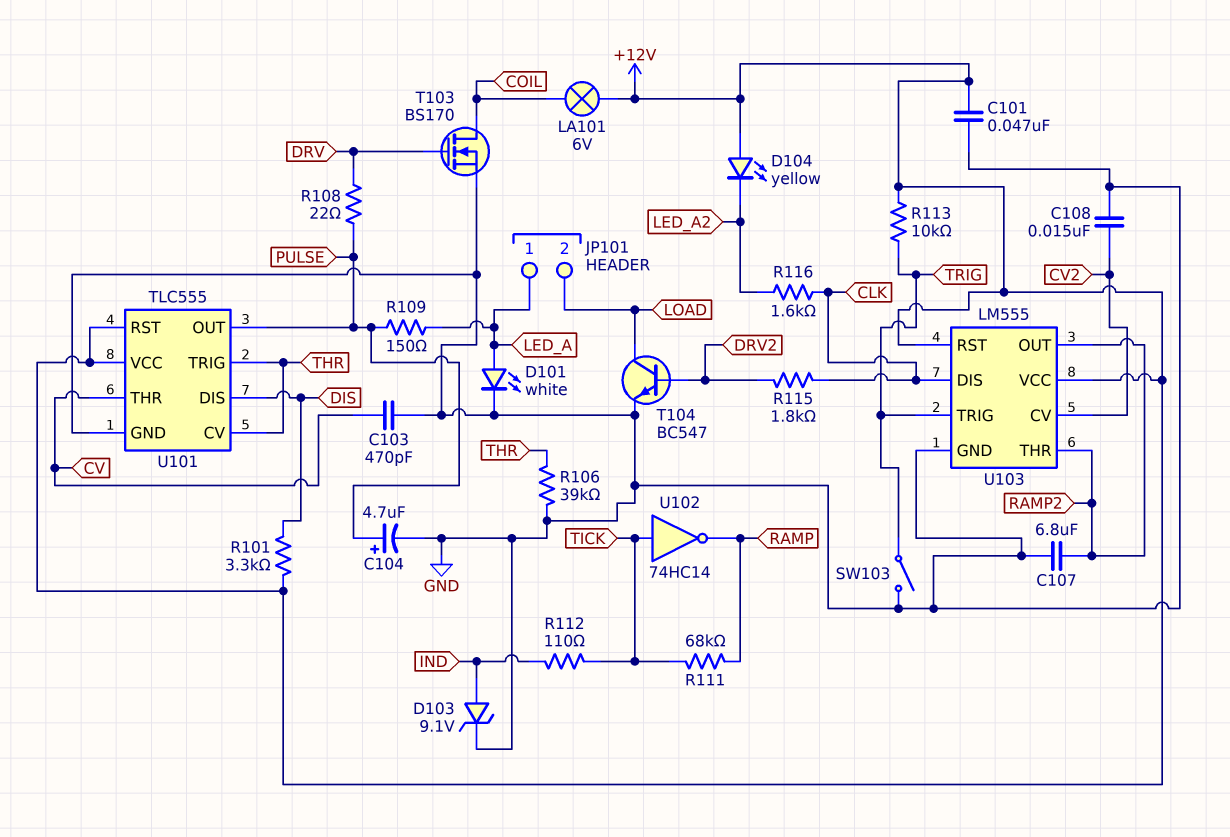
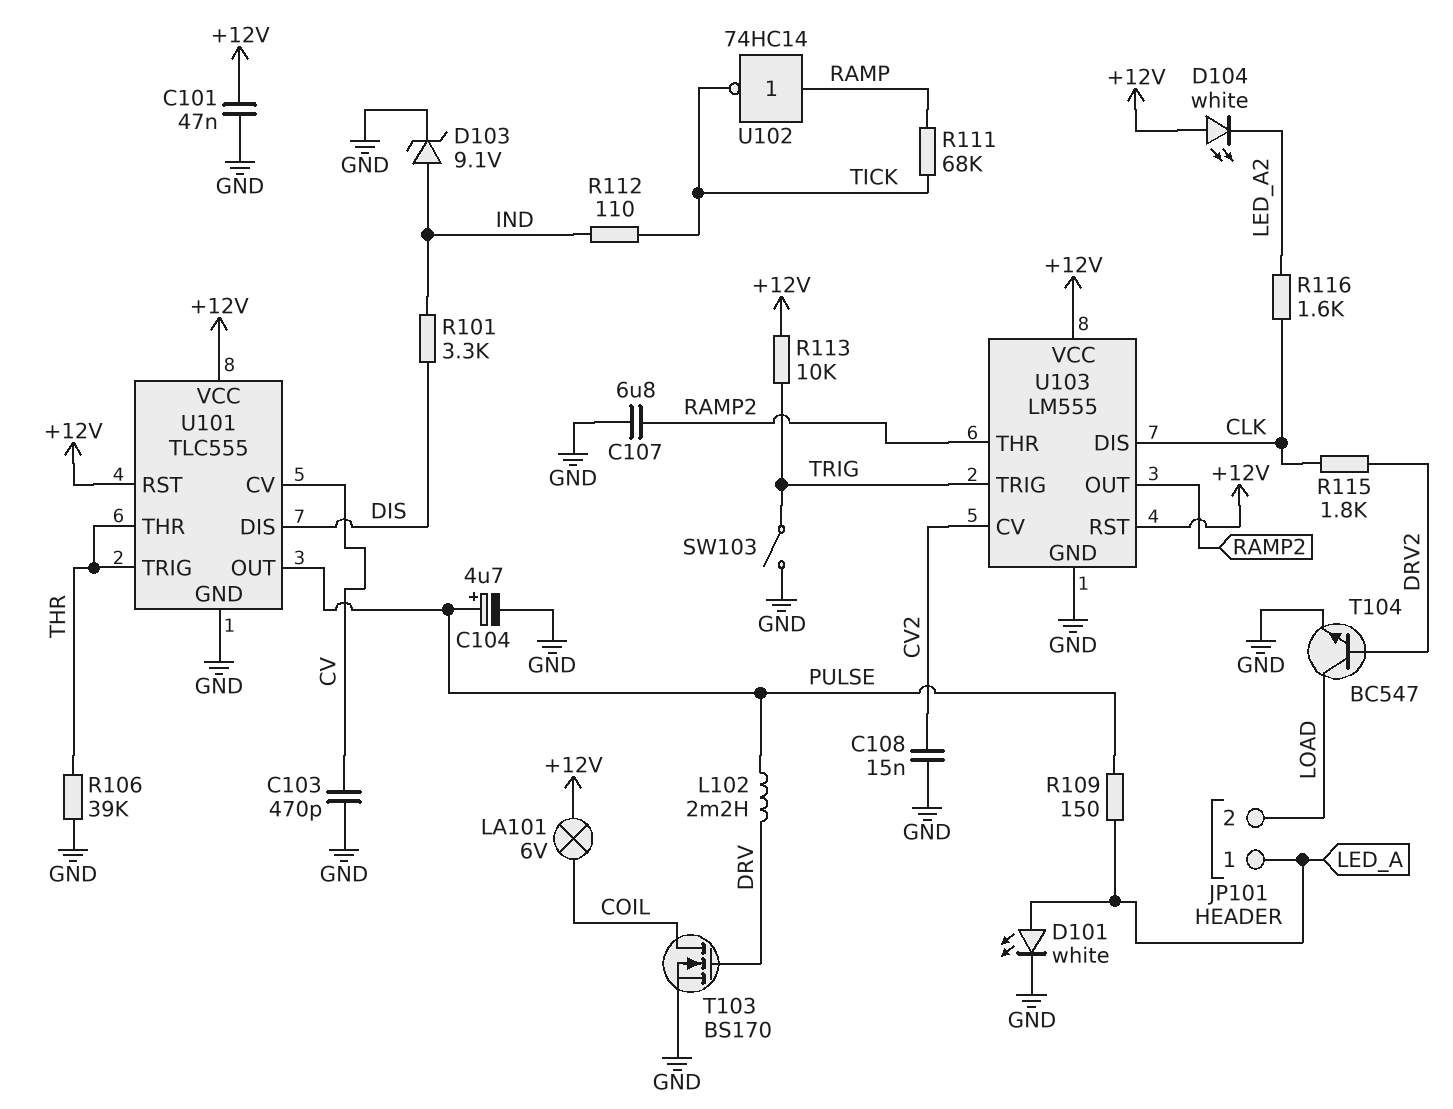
D104: LED yellow (A +12V, K LED_A2) -> LED white (A +12V, K LED_A2)
L102: none -> 2.2mH (DRV, PULSE)
R101: 3.3k (+12V, DIS) -> 3.3k (DIS, IND)
R108: 22 (DRV, PULSE) -> none
U101 pin CV: THR -> CV
U101 pin THR: CV -> THR
U102: NOT 74HC14 (in TICK, out RAMP) -> NOT 74HC14 (in RAMP, out TICK)

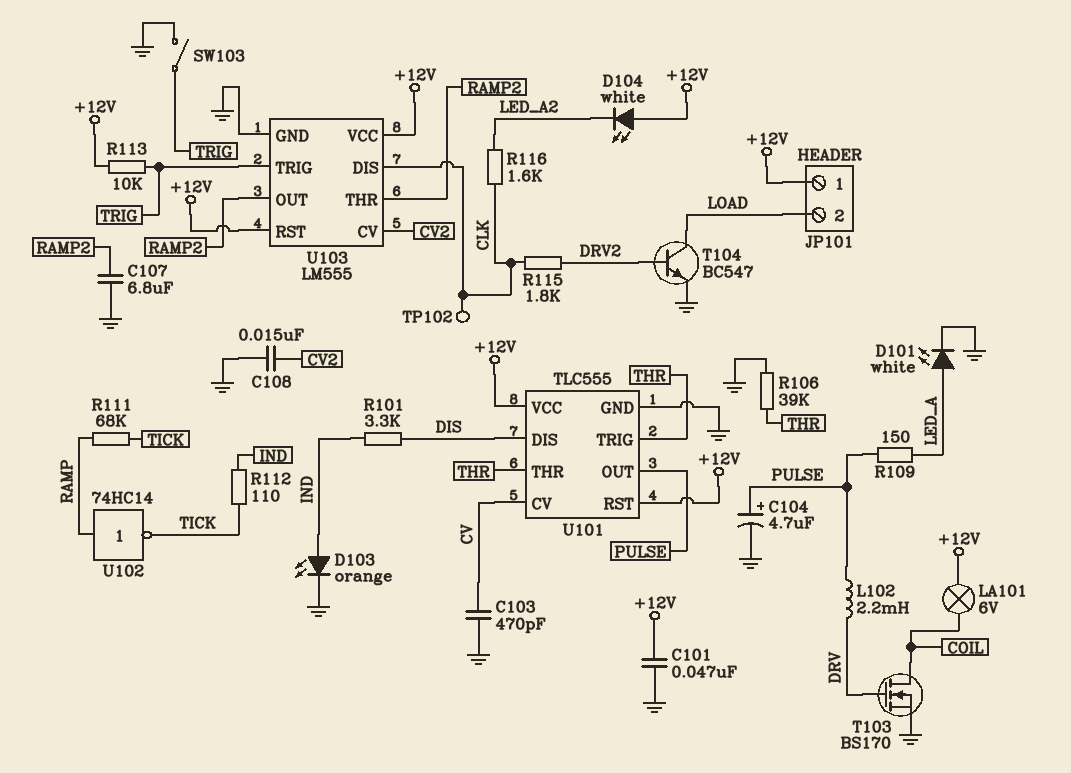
D103: zener 9.1V (A IND, K GND) -> LED orange (A IND, K GND)
JP101 pin 1: LED_A -> +12V
TP102: none -> test point (CLK)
▬▬▬▬▬▬▬▬▬▬
For every line in the listing above that contains "none", copy that line.

L102: none -> 2.2mH (DRV, PULSE)
R108: 22 (DRV, PULSE) -> none
TP102: none -> test point (CLK)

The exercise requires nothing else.